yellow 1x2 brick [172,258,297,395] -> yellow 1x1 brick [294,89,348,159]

|---|

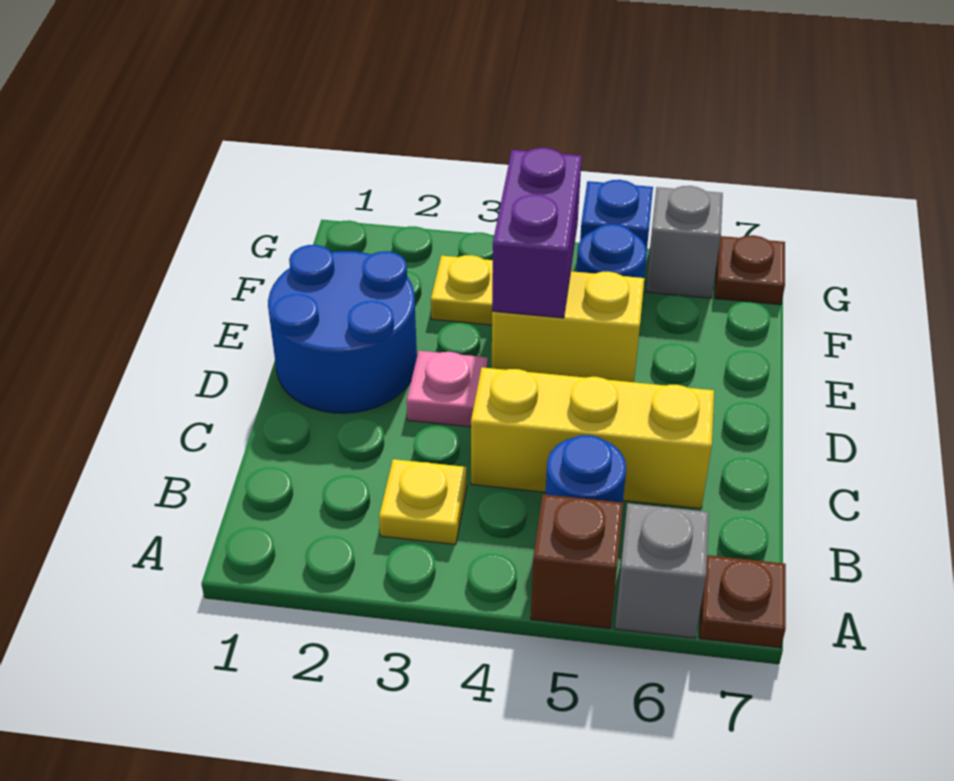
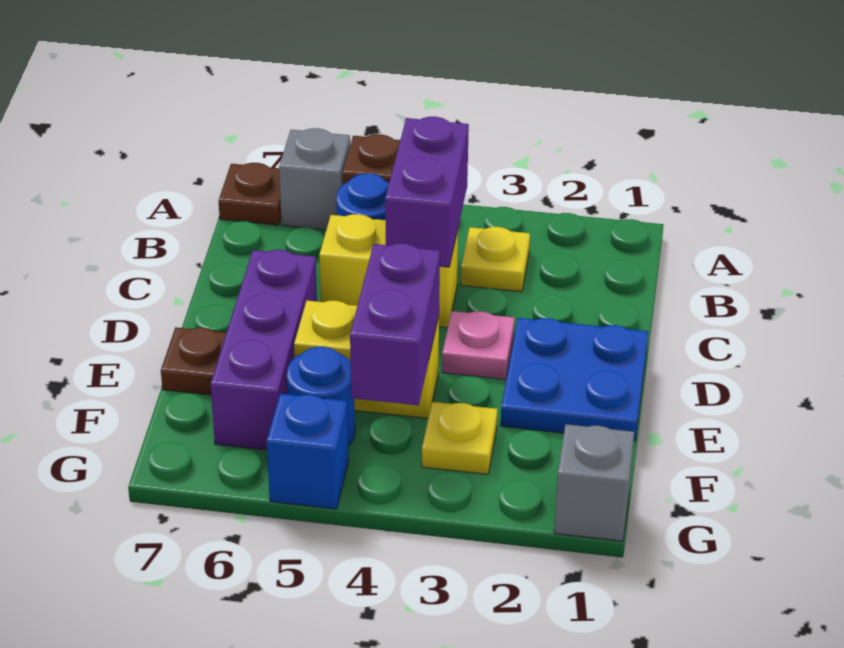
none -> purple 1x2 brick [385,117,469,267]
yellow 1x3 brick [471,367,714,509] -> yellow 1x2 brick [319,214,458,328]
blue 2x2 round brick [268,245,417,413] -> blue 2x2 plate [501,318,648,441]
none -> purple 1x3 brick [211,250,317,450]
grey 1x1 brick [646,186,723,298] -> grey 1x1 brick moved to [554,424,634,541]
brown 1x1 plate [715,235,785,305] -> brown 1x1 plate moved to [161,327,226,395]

|---|

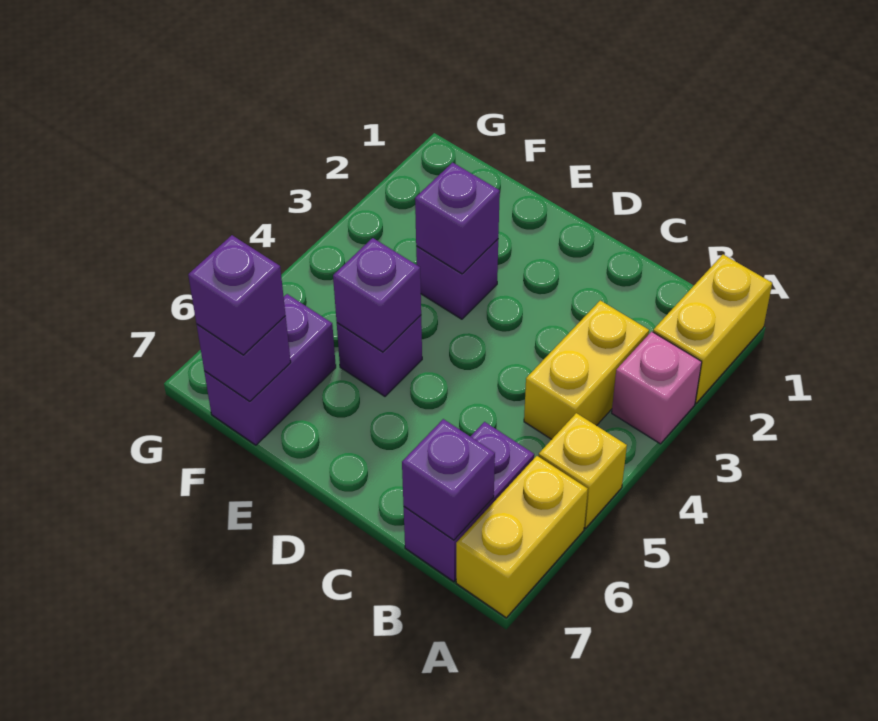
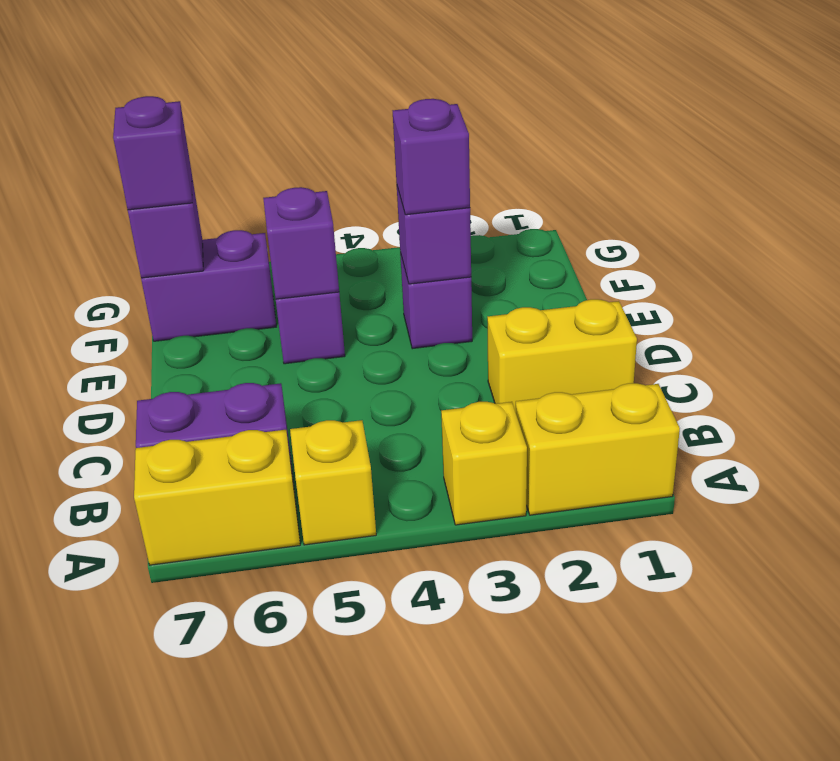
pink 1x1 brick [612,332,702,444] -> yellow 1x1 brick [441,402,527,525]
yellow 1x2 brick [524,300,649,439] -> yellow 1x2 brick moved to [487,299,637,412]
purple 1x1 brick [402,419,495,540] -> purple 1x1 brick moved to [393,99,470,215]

|---|

YOUR ASSIGNMENT
Within the material above, the line with "yellow 1x3 brick" opens the range and the line with "brown 1x1 plate [715,235,785,305]" closes it; reproduce that range word for word.

RESPONSE TO THE TASK
yellow 1x3 brick [471,367,714,509] -> yellow 1x2 brick [319,214,458,328]
blue 2x2 round brick [268,245,417,413] -> blue 2x2 plate [501,318,648,441]
none -> purple 1x3 brick [211,250,317,450]
grey 1x1 brick [646,186,723,298] -> grey 1x1 brick moved to [554,424,634,541]
brown 1x1 plate [715,235,785,305] -> brown 1x1 plate moved to [161,327,226,395]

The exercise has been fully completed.